+++ EXERCISE INPUT
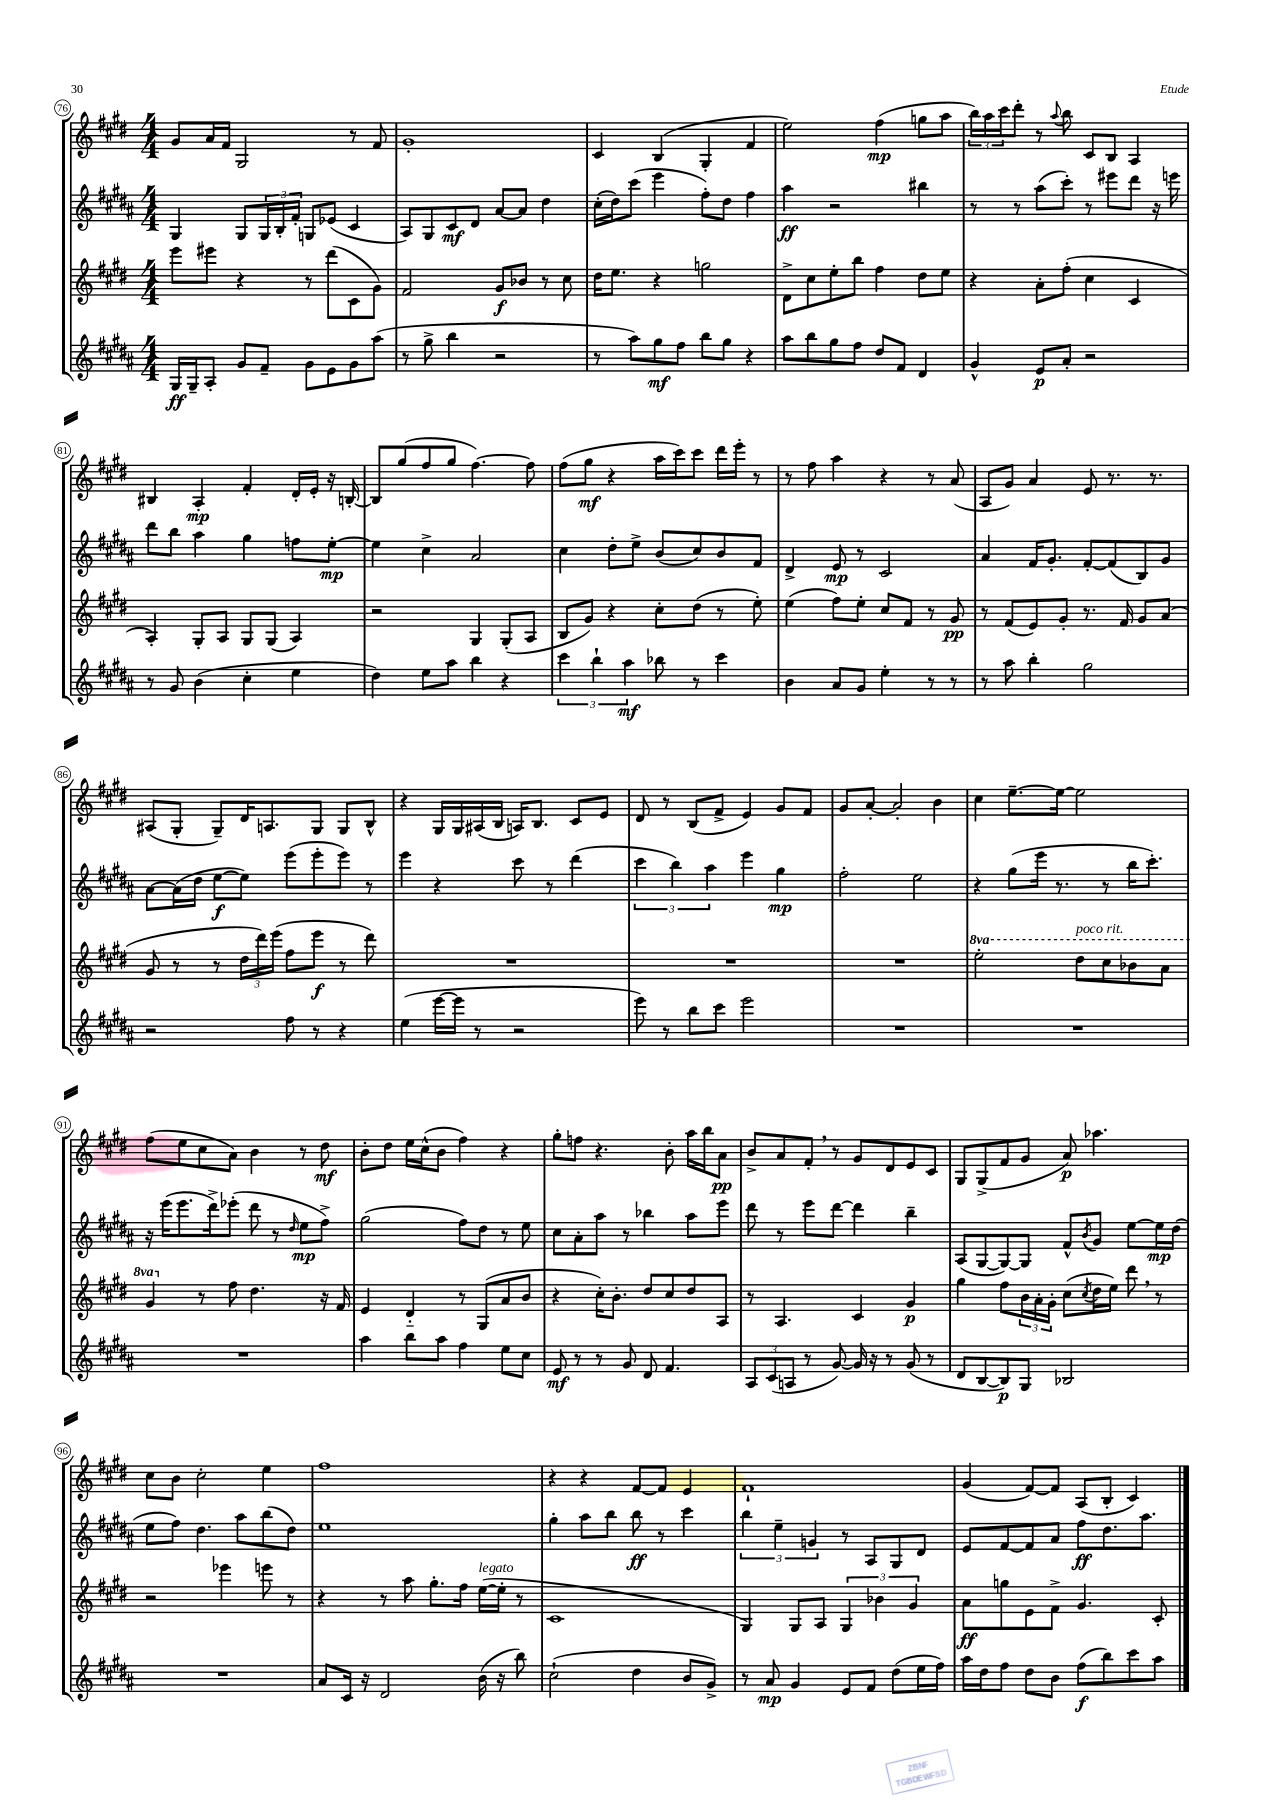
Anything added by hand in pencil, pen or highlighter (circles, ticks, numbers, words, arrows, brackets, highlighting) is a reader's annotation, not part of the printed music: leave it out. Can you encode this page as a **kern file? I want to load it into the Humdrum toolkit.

**kern	**kern	**kern	**kern
*staff4	*staff3	*staff2	*staff1
*clefG2	*clefG2	*clefG2	*clefG2
*k[f#c#g#d#a#]	*k[f#c#g#d#]	*k[f#c#g#d#a#]	*k[f#c#g#d#]
*M4/4	*M4/4	*M4/4	*M4/4
16G#/LL	8eee\L	4G#/	8g#/L
16G#~/J	.	.	.
8A#'/J	8eee#\J	.	16a/L
.	.	.	16f#/JJ
8g#/L	4r	8G#/L	2G#/
8f#~/J	.	24G#/L	.
.	.	24B'/	.
.	.	24f#'/JJ	.
8g#\L	8r	8G/L	.
8e\	(8ddd#\L	(8e-/J	.
8g#\	8c#\	4c#/	8r
(8aa#\J	8g#\J)	.	8f#/
=	=	=	=
8r	2f#/	8A#/L)	1g#'
8gg#^\	.	8G#/	.
4bb\	.	8c#/	.
.	.	8d#/J	.
2r	8g#/L	[8a#/L	.
.	8b-/J	8a#/]J	.
.	8r	4dd#\	.
.	8cc#\	.	.
=	=	=	=
8r	16dd#\LK	(16cc#'\LL	4c#/
.	8.ee\J	16dd#\J)	.
8aa#\L)	.	(8ccc#\J	.
8gg#\	4r	4eee\	(4B/
8ff#\J	.	.	.
8bb\L	2gg\	8ff#'\L)	4G#'/
8gg#\J	.	8dd#\J	.
4r	.	4ff#\	4f#/
=	=	=	=
8aa#\L	8d#^\L	4aa#\	2ee\)
8bb\	8cc#\	.	.
8gg#\	8ee'\	2r	.
8ff#\J	8bb\J	.	.
8dd#/L	4ff#\	.	(4ff#\
8f#/J	.	.	.
4d#/	8dd#\L	4bb#\	8gg\L
.	8ee\J	.	8aa\J
=	=	=	=
4g#^^/	4r	8r	24bb\LL)
.	.	.	24aa\
.	.	.	24ccc#\J
.	.	8r	8ddd#'\J
8e/L	8a'\L	(8aa#\L	8r
.	.	.	8qqaa/
8a#'/J	(8ff#'\J	8ccc#'\J)	8bb\
2r	4cc#\	8r	8c#/L
.	.	8eee#\L	8B/J
.	4c#/	8ddd#\J	4A/
.	.	16r	.
.	.	16eee\	.
=	=	=	=
8r	4A'/)	8ddd#\L	4B#/
8g#/	.	8bb\J	.
(4b\	8G#'/L	4aa#\	4A'/
.	8A/J	.	.
4cc#'\	8G#/L	4gg#\	4f#'/
.	(8G#/J	.	.
4ee\	4A/)	8ff\L	16d#'/LL
.	.	.	16e'/JJ
.	.	[8ee'\J	16r
.	.	.	[16B'/
=	=	=	=
4dd#\)	2r	4ee\]	8B/]L
.	.	.	(8gg#/
8ee\L	.	4cc#^\	8ff#/
8aa#\J	.	.	8gg#/J
4bb\	4G#/	2a#/	[4.ff#\)
4r	(8G#'/L	.	.
.	8A/J	.	8ff#\]
=	=	=	=
6ccc#\	8B/L	4cc#\	(8ff#\L
.	8g#/J)	.	8gg#\J
6bb`\	.	.	.
.	4r	8dd#'\L	4r
6aa#\	.	.	.
.	.	8ee^\J	.
8bb-\	8cc#'\L	(8b/L	16aa\LL
.	.	.	16ccc#\J)
8r	(8dd#\J	8cc#/)	8ccc#\J
4ccc#\	8r	8b/	16ddd#\LL
.	.	.	16eee'\JJ
.	8ee'\)	8f#/J	8r
=	=	=	=
4b\	(4ee\	4d#^/	8r
.	.	.	8ff#\
8a#/L	8ff#\L)	8e/	4aa\
8g#/J	8ee'\J	8r	.
4ee'\	8cc#/L	2c#/	4r
.	8f#/J	.	.
8r	8r	.	8r
8r	8g#/	.	(8a/
=	=	=	=
8r	8r	4a#/	8A/L
8aa#\	(8f#/L	.	8g#/J)
4bb'\	8e/)	16f#/LK	4a/
.	.	8.g#'/J	.
.	8g#'/J	.	.
2gg#\	8.r	[8f#'/L	8e/
.	.	(8f#/]	8.r
.	16f#/	.	.
.	8g#/L	8B/)	.
.	.	.	8.r
.	(8a/J	8g#/J	.
=	=	=	=
2r	8g#/	[8a#\L	(8A#/L
.	8r	(16a#\]L	8G#'/J
.	.	16dd#\JJ	.
.	8r	[8ee\L	8G#~/L)
.	24dd#\LL	8ee\]J)	16d#/K
.	24ddd#\)	.	.
.	.	.	8.A/
.	(24eee\JJ	.	.
8ff#\	8ff#\L	(8eee\L	.
8r	8eee\J	8eee'\	8G#/J
4r	8r	8eee\J)	8G#/L
.	8ddd#\)	8r	8B^^/J
=	=	=	=
(4ee\	1r	4eee\	4r
[16eee\LL	.	4r	16G#/LL
16eee\]JJ	.	.	16G#/
8r	.	.	(16A#/
.	.	.	16B/JJ
2r	.	8ccc#\	16A/LK)
.	.	.	8.B/J
.	.	8r	.
.	.	(4ddd#\	8c#/L
.	.	.	8e/J
=	=	=	=
8eee\)	1r	6ccc#\	8d#/
8r	.	.	8r
.	.	6bb\)	.
8bb\L	.	.	(8B/L
.	.	6aa#\	.
8ccc#\J	.	.	8f#^/J
2eee\	.	4eee\	4e/)
.	.	4gg#\	8g#/L
.	.	.	8f#/J
=	=	=	=
1r	1r	2ff#'\	8g#/L
.	.	.	[8a'/J
.	.	.	2a'/]
.	.	2ee\	.
.	.	.	4b\
=	=	=	=
1r	2eee'\	4r	4cc#\
.	.	(8gg#\L	[8.ee~\L
.	.	16eee\Jk	.
.	.	8.r	16ee\_Jk
.	8ddd#\L	.	2ee\]
.	8ccc#\	8r	.
.	8bb-\	16bb\LK	.
.	.	8.ccc#'\J)	.
.	8aa\J	.	.
=	=	=	=
1r	4gg#/	16r	(8ff#\L
.	.	(16eee\LK	.
.	.	8.eee\	8ee\
.	8r	.	8cc#\
.	.	16ddd#^\k)	.
.	8ff#\	(8eee-'\J	8a\J)
.	4.dd#\	8ddd#\	4b\
.	.	8r	.
.	.	16qqdd#/	.
.	.	8ee\L	8r
.	16r	8ff#^\J)	8dd#\
.	16f#/	.	.
=	=	=	=
4aa#\	4e/	(2gg#\	8b'\L
.	.	.	8dd#\J
8bb\L	4d#'~/	.	16ee\LL
.	.	.	(16cc#^^\J
8aa#\J	.	.	8b\J
4ff#\	8r	8ff#\L)	4ff#\)
.	(8G#/L	8dd#\J	.
8ee\L	8a/	8r	4r
8cc#\J	8b/J	8ee\	.
=	=	=	=
8e/	4r	8cc#\L	8gg#'\L
8r	.	8a#'\	8ff\J
8r	16cc#'\LK)	8aa#\J	4.r
.	8.b'\J	.	.
8g#/	.	8r	.
8d#/	8dd#/L	4bb-\	.
4.f#/	8cc#/	.	8b'\
.	8dd#/	8aa#\L	16aa\LL
.	.	.	16bb\J
.	8A/J	8eee\J	8a\J
=	=	=	=
12A#/L	8r	8ddd#\	8b^/L
(12c#/	.	.	.
.	4.A/	8r	8a/
12A/J	.	.	.
8r	.	8eee\L	8f#'/J
[8g#/)	.	[8ddd#\J	8r
16g#/]	4c#/	4ddd#\]	8g#/L
16r	.	.	.
8r	.	.	8d#/
(8g#/	4g#/	4bb~\	8e/
8r	.	.	8c#/J
=	=	=	=
8d#/L	4gg#\	(8A#/L	8G#/L
[8B/	.	[8G#/	(8G#^/
8B/])	8ff#\L	8G#/_)	8f#/
8G#/J	24b\L	8G#/]J	8g#/J
.	24a'\	.	.
.	24g#'\JJ	.	.
2B-/	(8cc#\L	8f#^^/L	8a/)
.	8qcc#/	8qb/	.
.	16dd#\L	8g#/J	4.aa-\
.	16ee\JJ)	.	.
.	8ddd#\	[8ee\L	.
.	8r	16ee\]L	.
.	.	(16dd#\JJ	.
=	=	=	=
1r	2r	8ee\L	8cc#\L
.	.	8ff#\J)	8b\J
.	.	4.dd#\	2cc#'\
.	4eee-\	.	.
.	.	8aa#\L	.
.	8eee\	(8bb\	4ee\
.	8r	8dd#\J)	.
=	=	=	=
8a#/L	4r	1ee	1ff#
16c#/Jk	.	.	.
16r	.	.	.
2d#/	8r	.	.
.	8aa\	.	.
.	8.gg#'\L	.	.
.	16ff#\Jk	.	.
(16b\	([16ee\LL	.	.
16r	16ee'\]JJ	.	.
8bb\)	8r	.	.
=	=	=	=
(2cc#`\	1c#	4gg#'\	4r
.	.	8aa#\L	4r
.	.	8bb\J	.
4dd#\	.	8bb\	[8f#/L
.	.	8r	8f#/]J
8b/L	.	4ccc#\	4e/
8g#^/J)	.	.	.
=	=	=	=
8r	4G#/)	6bb\	1f#`
8a#/	.	.	.
.	.	6ee~\	.
4g#/	8G#/L	.	.
.	.	6g/	.
.	8A/J	.	.
8e/L	6G#/	8r	.
8f#/J	.	8A#/L	.
.	6b-\	.	.
(8dd#\L	.	8G#/	.
.	6g#/	.	.
16ee\L	.	8d#/J	.
16ff#\JJ)	.	.	.
=	=	=	=
16aa#\LL	8a\L	8e/L	(4g#/
16dd#\J	.	.	.
8ff#\J	8gg\	[8f#/	.
8dd#\L	8e\	8f#/]	[8f#/L)
8b\J	8f#^\J	8a#/J	8f#/]J
(8ff#\L	4.g#/	8ff#\L	(8A/L
8bb\)	.	8.dd#\	8B'/J
8ccc#\	.	.	4c#/)
.	.	8.aa#\J	.
8aa#\J	8c#'/	.	.
==	==	==	==
*-	*-	*-	*-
++++++
List each line of the material above that contains the string "kern".

> _EXERCISE ANSWER_:
Anything added by hand in pencil, pen or highlighter (circles, ticks, numbers, words, arrows, brackets, highlighting) is a reader's annotation, not part of the printed music: leave it out. Can you encode this page as a **kern file? I want to load it into the Humdrum toolkit.
**kern	**kern	**kern	**kern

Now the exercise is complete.